## TASK ITEM
Only the lines from the top of the following listing through the line with "U1 pin P1.7: none -> COM" belong in your answer, exactly as written.

## EXERCISE MATERIAL
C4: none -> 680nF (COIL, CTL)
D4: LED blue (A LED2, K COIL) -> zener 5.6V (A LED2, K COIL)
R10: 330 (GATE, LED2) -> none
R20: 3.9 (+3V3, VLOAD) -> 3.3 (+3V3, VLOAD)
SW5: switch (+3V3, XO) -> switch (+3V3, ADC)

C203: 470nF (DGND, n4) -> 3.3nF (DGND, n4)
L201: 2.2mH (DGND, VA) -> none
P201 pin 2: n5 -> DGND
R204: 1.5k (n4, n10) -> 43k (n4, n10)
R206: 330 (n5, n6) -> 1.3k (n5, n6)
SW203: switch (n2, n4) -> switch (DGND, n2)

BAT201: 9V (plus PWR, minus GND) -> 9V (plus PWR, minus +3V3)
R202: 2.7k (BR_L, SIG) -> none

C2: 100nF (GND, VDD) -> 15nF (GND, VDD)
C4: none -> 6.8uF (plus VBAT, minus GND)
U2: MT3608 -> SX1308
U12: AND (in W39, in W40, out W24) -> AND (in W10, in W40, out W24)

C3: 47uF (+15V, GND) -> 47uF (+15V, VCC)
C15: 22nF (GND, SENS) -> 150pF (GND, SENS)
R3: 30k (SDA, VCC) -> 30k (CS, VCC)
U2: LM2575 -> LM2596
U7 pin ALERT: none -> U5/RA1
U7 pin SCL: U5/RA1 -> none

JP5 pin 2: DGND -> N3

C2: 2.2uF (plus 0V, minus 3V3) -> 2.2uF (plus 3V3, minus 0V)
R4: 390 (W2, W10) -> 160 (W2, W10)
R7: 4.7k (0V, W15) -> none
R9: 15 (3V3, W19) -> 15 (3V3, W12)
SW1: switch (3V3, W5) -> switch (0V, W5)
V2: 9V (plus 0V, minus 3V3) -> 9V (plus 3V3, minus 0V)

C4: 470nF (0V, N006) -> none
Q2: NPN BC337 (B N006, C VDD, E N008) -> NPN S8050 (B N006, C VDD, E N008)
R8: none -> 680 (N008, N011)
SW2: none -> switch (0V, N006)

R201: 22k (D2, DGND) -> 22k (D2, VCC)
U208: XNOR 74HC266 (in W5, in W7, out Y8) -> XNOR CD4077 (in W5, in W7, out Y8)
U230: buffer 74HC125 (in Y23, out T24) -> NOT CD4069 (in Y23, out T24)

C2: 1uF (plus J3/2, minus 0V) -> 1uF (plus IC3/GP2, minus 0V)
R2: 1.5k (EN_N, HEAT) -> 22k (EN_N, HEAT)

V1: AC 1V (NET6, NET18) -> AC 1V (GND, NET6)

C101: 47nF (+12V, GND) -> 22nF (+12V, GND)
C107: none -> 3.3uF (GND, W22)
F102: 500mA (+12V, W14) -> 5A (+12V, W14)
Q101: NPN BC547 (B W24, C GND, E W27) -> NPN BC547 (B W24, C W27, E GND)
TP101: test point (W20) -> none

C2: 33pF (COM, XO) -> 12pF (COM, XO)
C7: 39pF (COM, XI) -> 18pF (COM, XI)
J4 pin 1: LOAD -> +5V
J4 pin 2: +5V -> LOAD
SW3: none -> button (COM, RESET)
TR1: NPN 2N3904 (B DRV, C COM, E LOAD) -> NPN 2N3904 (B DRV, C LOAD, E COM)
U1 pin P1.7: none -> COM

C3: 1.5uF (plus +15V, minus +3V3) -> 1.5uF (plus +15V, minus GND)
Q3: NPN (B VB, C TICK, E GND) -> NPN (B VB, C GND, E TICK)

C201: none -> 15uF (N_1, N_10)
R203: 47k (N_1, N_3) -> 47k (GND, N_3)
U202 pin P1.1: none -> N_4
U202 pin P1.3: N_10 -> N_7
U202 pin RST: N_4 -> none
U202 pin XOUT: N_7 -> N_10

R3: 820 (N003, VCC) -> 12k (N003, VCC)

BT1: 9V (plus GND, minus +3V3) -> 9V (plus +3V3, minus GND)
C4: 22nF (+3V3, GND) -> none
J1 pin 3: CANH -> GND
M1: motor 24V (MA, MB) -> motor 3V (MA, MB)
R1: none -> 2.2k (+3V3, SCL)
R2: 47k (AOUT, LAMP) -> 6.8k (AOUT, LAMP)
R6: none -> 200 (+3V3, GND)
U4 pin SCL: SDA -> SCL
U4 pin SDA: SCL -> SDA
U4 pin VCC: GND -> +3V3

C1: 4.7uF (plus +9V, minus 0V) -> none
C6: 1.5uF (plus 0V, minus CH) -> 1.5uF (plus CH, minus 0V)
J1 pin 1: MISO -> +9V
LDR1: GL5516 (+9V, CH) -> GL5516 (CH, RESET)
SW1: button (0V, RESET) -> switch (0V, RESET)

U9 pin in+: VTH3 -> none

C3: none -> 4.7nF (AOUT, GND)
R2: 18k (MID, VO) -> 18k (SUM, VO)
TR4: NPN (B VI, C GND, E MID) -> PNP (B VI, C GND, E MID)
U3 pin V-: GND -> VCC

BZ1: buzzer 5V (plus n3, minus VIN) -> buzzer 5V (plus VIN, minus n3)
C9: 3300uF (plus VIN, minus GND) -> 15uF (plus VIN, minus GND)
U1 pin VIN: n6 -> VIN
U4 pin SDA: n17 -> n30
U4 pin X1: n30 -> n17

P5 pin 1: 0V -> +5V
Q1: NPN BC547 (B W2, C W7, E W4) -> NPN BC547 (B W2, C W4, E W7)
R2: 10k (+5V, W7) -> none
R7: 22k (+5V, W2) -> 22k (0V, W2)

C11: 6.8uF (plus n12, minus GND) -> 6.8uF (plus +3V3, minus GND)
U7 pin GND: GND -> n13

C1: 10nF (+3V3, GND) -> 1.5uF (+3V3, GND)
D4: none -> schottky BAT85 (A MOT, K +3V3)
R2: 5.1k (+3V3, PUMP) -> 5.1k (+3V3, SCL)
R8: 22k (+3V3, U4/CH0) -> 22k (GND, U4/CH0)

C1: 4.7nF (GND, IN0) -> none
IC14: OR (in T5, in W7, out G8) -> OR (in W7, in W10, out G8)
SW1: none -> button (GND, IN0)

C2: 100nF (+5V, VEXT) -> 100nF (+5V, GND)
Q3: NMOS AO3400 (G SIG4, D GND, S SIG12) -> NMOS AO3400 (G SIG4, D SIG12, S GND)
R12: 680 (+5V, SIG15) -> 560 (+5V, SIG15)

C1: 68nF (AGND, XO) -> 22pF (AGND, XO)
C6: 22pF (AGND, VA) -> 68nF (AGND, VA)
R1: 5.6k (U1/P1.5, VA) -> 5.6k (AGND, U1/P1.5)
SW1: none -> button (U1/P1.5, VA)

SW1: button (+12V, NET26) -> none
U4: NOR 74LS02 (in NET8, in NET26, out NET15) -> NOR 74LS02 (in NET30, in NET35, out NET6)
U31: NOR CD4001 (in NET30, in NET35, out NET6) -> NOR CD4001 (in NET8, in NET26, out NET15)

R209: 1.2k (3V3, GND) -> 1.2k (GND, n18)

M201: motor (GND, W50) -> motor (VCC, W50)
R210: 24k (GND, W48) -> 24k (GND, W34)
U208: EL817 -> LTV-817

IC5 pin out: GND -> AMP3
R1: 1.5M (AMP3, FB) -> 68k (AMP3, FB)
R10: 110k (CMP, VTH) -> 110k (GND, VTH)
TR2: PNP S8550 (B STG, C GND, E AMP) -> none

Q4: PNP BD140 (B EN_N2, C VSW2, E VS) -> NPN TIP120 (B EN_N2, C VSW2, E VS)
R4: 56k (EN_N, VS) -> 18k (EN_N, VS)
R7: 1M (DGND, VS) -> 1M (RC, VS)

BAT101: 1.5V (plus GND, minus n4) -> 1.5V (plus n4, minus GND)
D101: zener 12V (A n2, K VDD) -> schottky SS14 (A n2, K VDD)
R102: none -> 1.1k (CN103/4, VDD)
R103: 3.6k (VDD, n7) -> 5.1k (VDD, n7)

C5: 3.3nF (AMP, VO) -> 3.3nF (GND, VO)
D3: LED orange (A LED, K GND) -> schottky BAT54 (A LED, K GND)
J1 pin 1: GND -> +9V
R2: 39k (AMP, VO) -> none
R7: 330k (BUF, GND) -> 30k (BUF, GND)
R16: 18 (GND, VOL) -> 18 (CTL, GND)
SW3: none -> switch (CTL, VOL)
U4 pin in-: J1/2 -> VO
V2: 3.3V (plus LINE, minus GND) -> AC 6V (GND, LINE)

## ANSWER BOX
C4: none -> 680nF (COIL, CTL)
D4: LED blue (A LED2, K COIL) -> zener 5.6V (A LED2, K COIL)
R10: 330 (GATE, LED2) -> none
R20: 3.9 (+3V3, VLOAD) -> 3.3 (+3V3, VLOAD)
SW5: switch (+3V3, XO) -> switch (+3V3, ADC)

C203: 470nF (DGND, n4) -> 3.3nF (DGND, n4)
L201: 2.2mH (DGND, VA) -> none
P201 pin 2: n5 -> DGND
R204: 1.5k (n4, n10) -> 43k (n4, n10)
R206: 330 (n5, n6) -> 1.3k (n5, n6)
SW203: switch (n2, n4) -> switch (DGND, n2)

BAT201: 9V (plus PWR, minus GND) -> 9V (plus PWR, minus +3V3)
R202: 2.7k (BR_L, SIG) -> none

C2: 100nF (GND, VDD) -> 15nF (GND, VDD)
C4: none -> 6.8uF (plus VBAT, minus GND)
U2: MT3608 -> SX1308
U12: AND (in W39, in W40, out W24) -> AND (in W10, in W40, out W24)

C3: 47uF (+15V, GND) -> 47uF (+15V, VCC)
C15: 22nF (GND, SENS) -> 150pF (GND, SENS)
R3: 30k (SDA, VCC) -> 30k (CS, VCC)
U2: LM2575 -> LM2596
U7 pin ALERT: none -> U5/RA1
U7 pin SCL: U5/RA1 -> none

JP5 pin 2: DGND -> N3

C2: 2.2uF (plus 0V, minus 3V3) -> 2.2uF (plus 3V3, minus 0V)
R4: 390 (W2, W10) -> 160 (W2, W10)
R7: 4.7k (0V, W15) -> none
R9: 15 (3V3, W19) -> 15 (3V3, W12)
SW1: switch (3V3, W5) -> switch (0V, W5)
V2: 9V (plus 0V, minus 3V3) -> 9V (plus 3V3, minus 0V)

C4: 470nF (0V, N006) -> none
Q2: NPN BC337 (B N006, C VDD, E N008) -> NPN S8050 (B N006, C VDD, E N008)
R8: none -> 680 (N008, N011)
SW2: none -> switch (0V, N006)

R201: 22k (D2, DGND) -> 22k (D2, VCC)
U208: XNOR 74HC266 (in W5, in W7, out Y8) -> XNOR CD4077 (in W5, in W7, out Y8)
U230: buffer 74HC125 (in Y23, out T24) -> NOT CD4069 (in Y23, out T24)

C2: 1uF (plus J3/2, minus 0V) -> 1uF (plus IC3/GP2, minus 0V)
R2: 1.5k (EN_N, HEAT) -> 22k (EN_N, HEAT)

V1: AC 1V (NET6, NET18) -> AC 1V (GND, NET6)

C101: 47nF (+12V, GND) -> 22nF (+12V, GND)
C107: none -> 3.3uF (GND, W22)
F102: 500mA (+12V, W14) -> 5A (+12V, W14)
Q101: NPN BC547 (B W24, C GND, E W27) -> NPN BC547 (B W24, C W27, E GND)
TP101: test point (W20) -> none

C2: 33pF (COM, XO) -> 12pF (COM, XO)
C7: 39pF (COM, XI) -> 18pF (COM, XI)
J4 pin 1: LOAD -> +5V
J4 pin 2: +5V -> LOAD
SW3: none -> button (COM, RESET)
TR1: NPN 2N3904 (B DRV, C COM, E LOAD) -> NPN 2N3904 (B DRV, C LOAD, E COM)
U1 pin P1.7: none -> COM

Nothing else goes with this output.